Exercise instructions :: Your reply should reproduce each entry exactly and contain no pictures.

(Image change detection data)
══════════

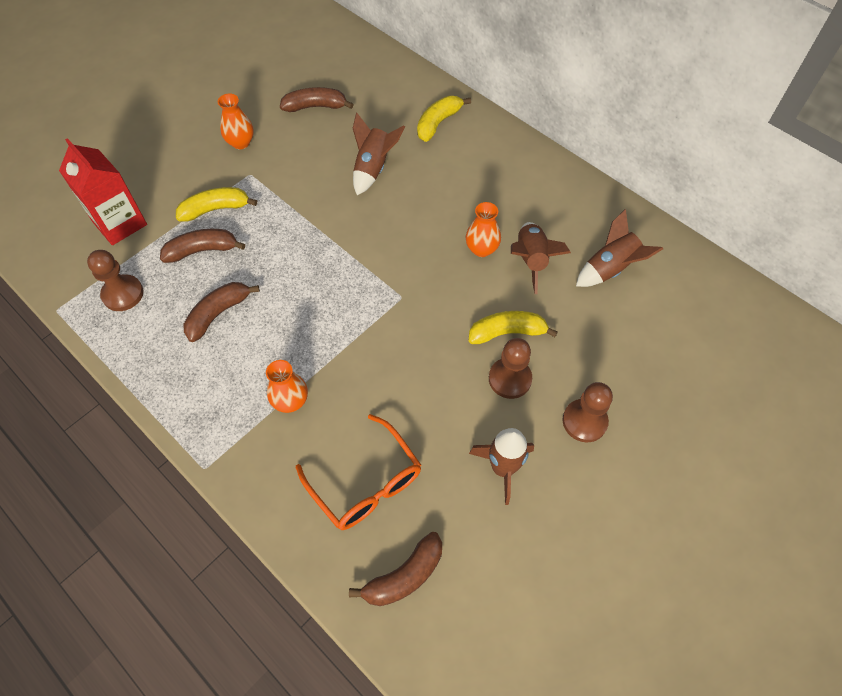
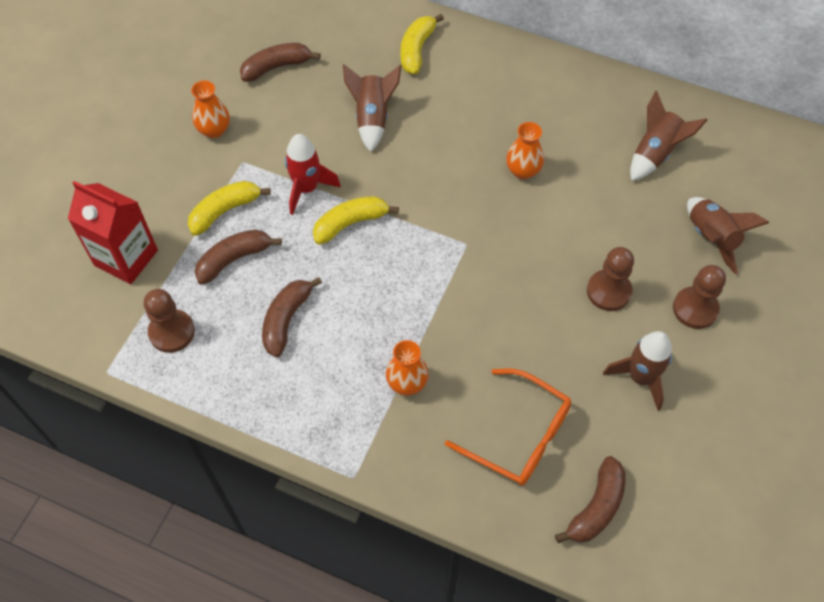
camera: 20 degrees left, 0 degrees up
yellow banana [469,311,558,344] -> yellow banana moved to [313,196,399,245]
brown rocket [511,222,571,294] -> brown rocket moved to [687,197,769,274]
none -> red rocket [285,134,341,215]

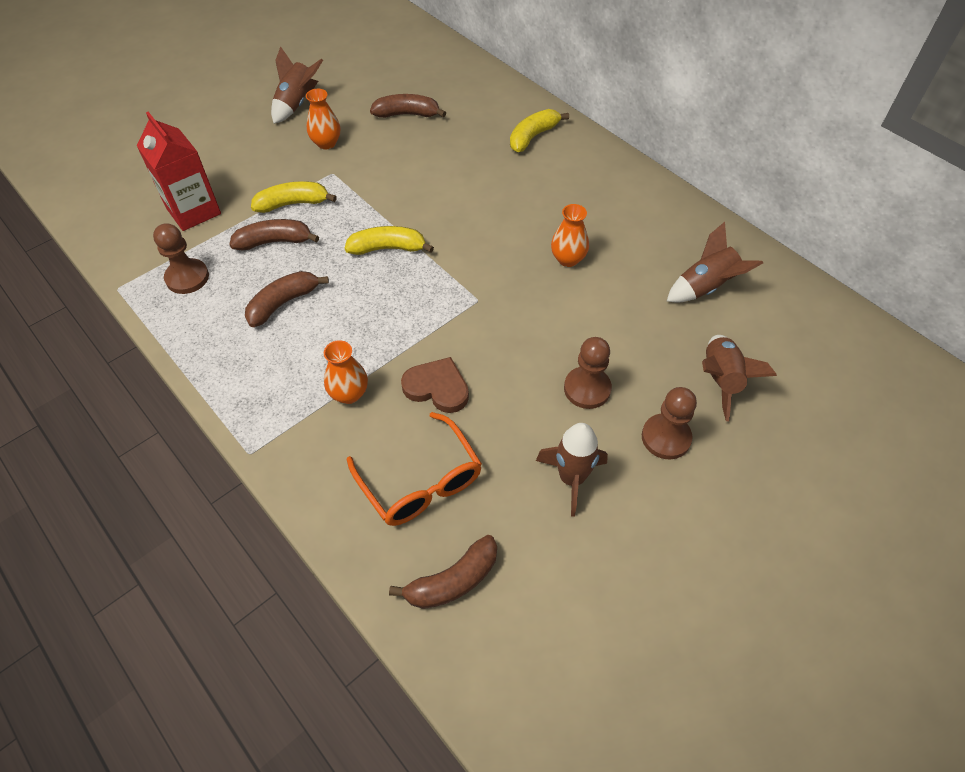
camera: 25 degrees right, 5 degrees down
red rocket [285,134,341,215] -> none
brown rocket [343,64,401,152] -> brown rocket moved to [271,46,323,124]
none -> brown heart [401,357,469,413]

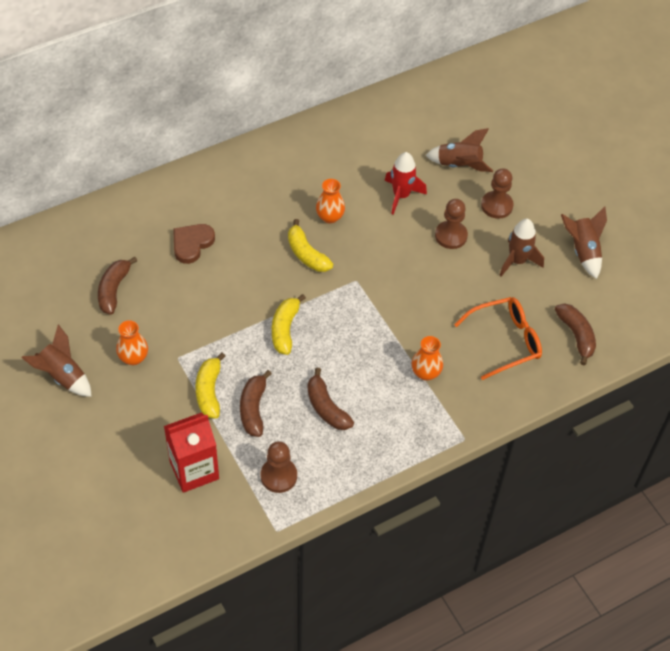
camera: 80 degrees left, 0 degrees up
brown heart [401,357,469,413] -> brown heart moved to [173,224,215,264]
yellow banana [510,109,569,152] -> yellow banana moved to [288,219,333,272]
brown rocket [667,222,763,303] -> brown rocket moved to [561,207,607,279]
none -> red rocket [385,152,427,215]

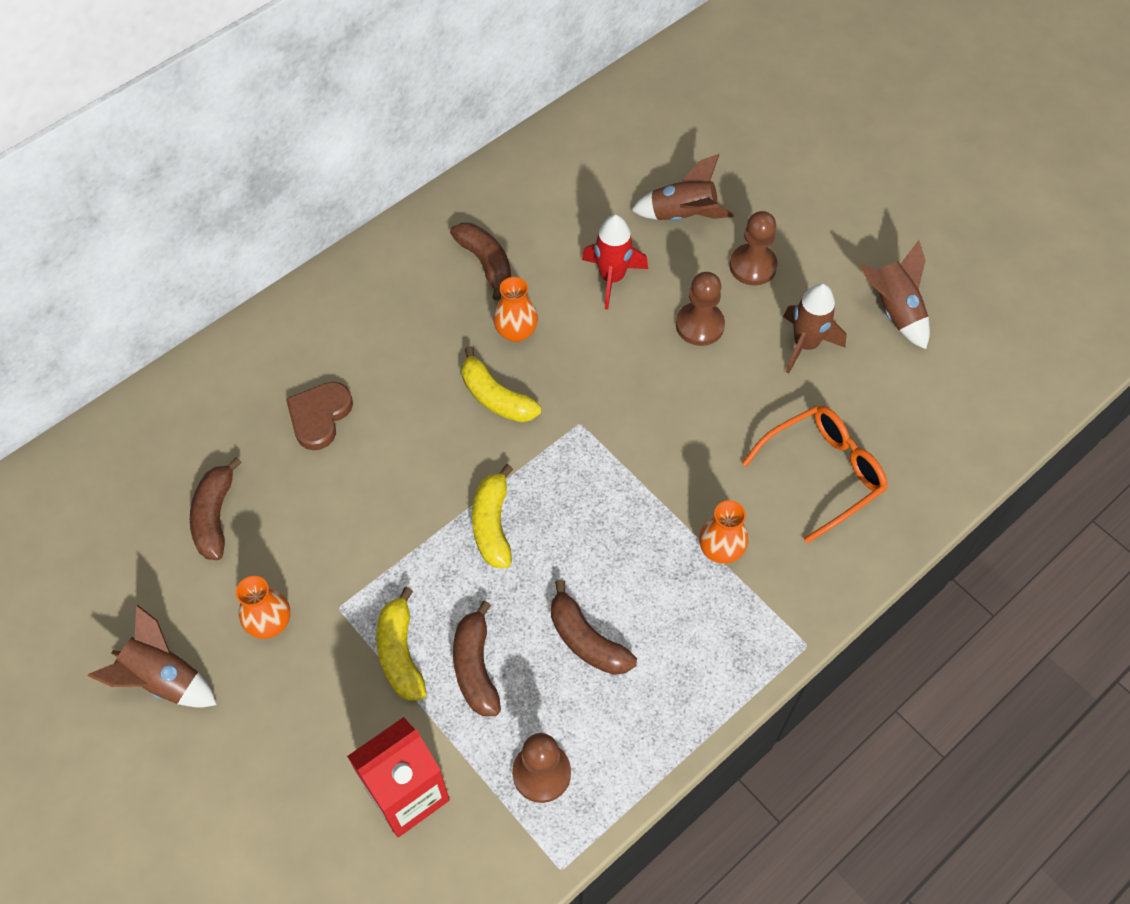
camera: 10 degrees left, 5 degrees up
brown banana [555,303,596,365] -> brown banana moved to [450,223,511,301]

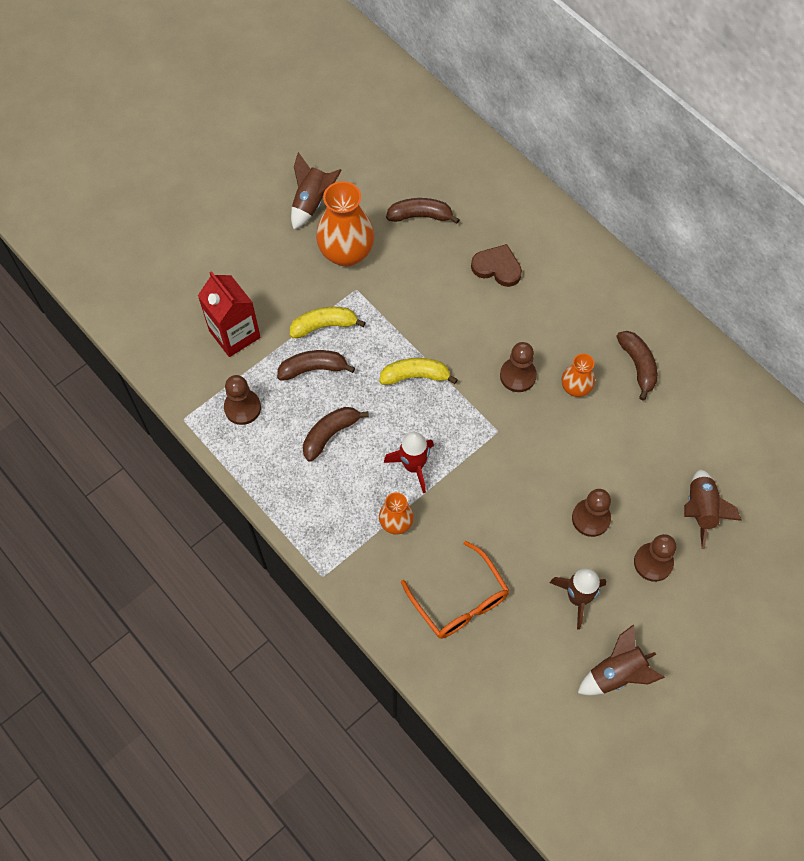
camera: 90 degrees right, 5 degrees up
orange vase [236,576,290,639] -> orange vase [316,181,375,267], size x1.82
brown banana [450,223,511,301] -> brown banana turned 75 degrees counterclockwise [616,331,658,401]
yellow banana [462,346,541,422] -> brown pawn [500,342,537,392]
red rocket [582,215,648,309] -> red rocket moved to [384,432,434,493]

══════════

Answer box ::
camera: 20 degrees left, 0 degrees up
yellow banana [469,311,558,344] -> yellow banana moved to [313,196,399,245]
brown rocket [511,222,571,294] -> brown rocket moved to [687,197,769,274]
none -> red rocket [285,134,341,215]

camera: 25 degrees right, 5 degrees down
red rocket [285,134,341,215] -> none
brown rocket [343,64,401,152] -> brown rocket moved to [271,46,323,124]
none -> brown heart [401,357,469,413]

camera: 80 degrees left, 0 degrees up
brown heart [401,357,469,413] -> brown heart moved to [173,224,215,264]
yellow banana [510,109,569,152] -> yellow banana moved to [288,219,333,272]
brown rocket [667,222,763,303] -> brown rocket moved to [561,207,607,279]
none -> red rocket [385,152,427,215]

camera: 10 degrees left, 5 degrees up
brown banana [555,303,596,365] -> brown banana moved to [450,223,511,301]

camera: 90 degrees right, 5 degrees up
orange vase [236,576,290,639] -> orange vase [316,181,375,267], size x1.82
brown banana [450,223,511,301] -> brown banana turned 75 degrees counterclockwise [616,331,658,401]
yellow banana [462,346,541,422] -> brown pawn [500,342,537,392]
red rocket [582,215,648,309] -> red rocket moved to [384,432,434,493]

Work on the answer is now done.